→ **Task directions**
Only the pictures are dropped. Restate each line below word for word.
[Material supplied]
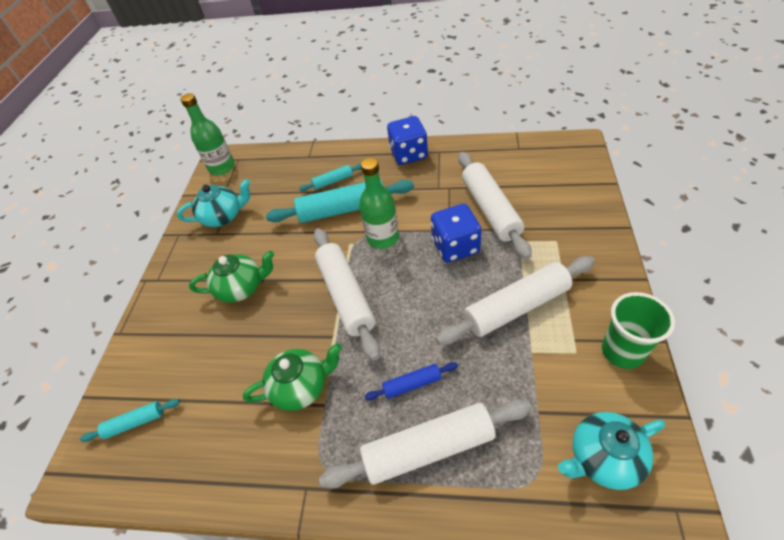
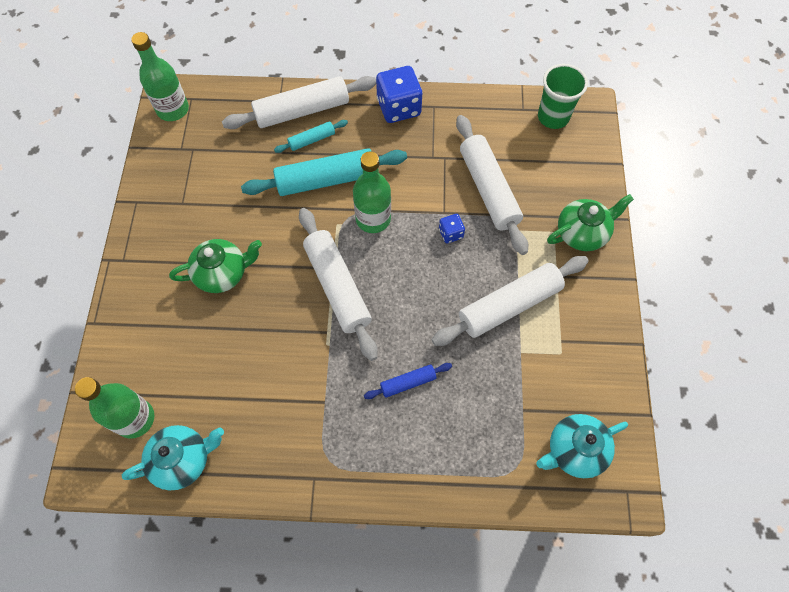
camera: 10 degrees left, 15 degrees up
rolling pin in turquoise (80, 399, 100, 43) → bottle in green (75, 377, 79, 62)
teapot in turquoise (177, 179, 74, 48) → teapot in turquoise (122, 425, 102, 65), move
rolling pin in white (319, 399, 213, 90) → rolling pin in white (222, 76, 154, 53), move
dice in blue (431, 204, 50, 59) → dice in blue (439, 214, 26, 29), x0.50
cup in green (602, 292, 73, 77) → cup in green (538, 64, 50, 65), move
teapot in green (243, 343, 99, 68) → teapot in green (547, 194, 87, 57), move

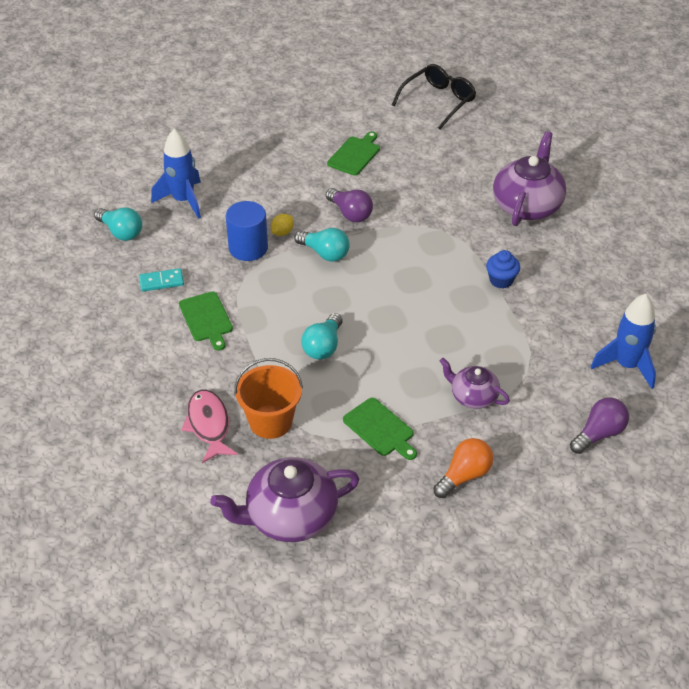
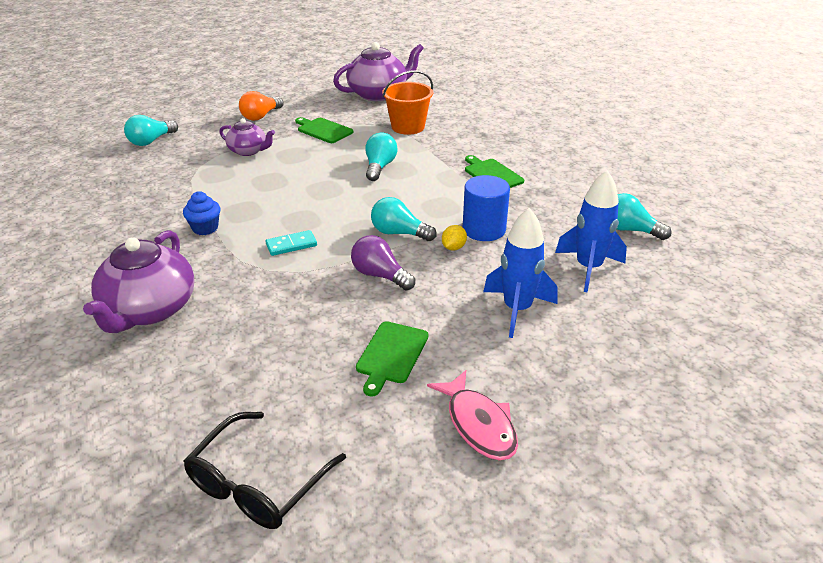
camera: 170 degrees right, 10 degrees down
light bulb in purple (570, 397, 59, 57) → light bulb in turquoise (124, 115, 54, 31)
domino in turquoise (139, 268, 45, 24) → domino in turquoise (265, 230, 52, 26), move
fish in pink (181, 390, 57, 73) → fish in pink (427, 370, 91, 90), move
rocket in blue (591, 294, 65, 95) → rocket in blue (483, 208, 75, 130), move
[/Material supplied]
→ **Result**
camera: 10 degrees left, 15 degrees up
rolling pin in turquoise (80, 399, 100, 43) → bottle in green (75, 377, 79, 62)
teapot in turquoise (177, 179, 74, 48) → teapot in turquoise (122, 425, 102, 65), move
rolling pin in white (319, 399, 213, 90) → rolling pin in white (222, 76, 154, 53), move
dice in blue (431, 204, 50, 59) → dice in blue (439, 214, 26, 29), x0.50
cup in green (602, 292, 73, 77) → cup in green (538, 64, 50, 65), move
teapot in green (243, 343, 99, 68) → teapot in green (547, 194, 87, 57), move

camera: 170 degrees right, 10 degrees down
light bulb in purple (570, 397, 59, 57) → light bulb in turquoise (124, 115, 54, 31)
domino in turquoise (139, 268, 45, 24) → domino in turquoise (265, 230, 52, 26), move
fish in pink (181, 390, 57, 73) → fish in pink (427, 370, 91, 90), move
rocket in blue (591, 294, 65, 95) → rocket in blue (483, 208, 75, 130), move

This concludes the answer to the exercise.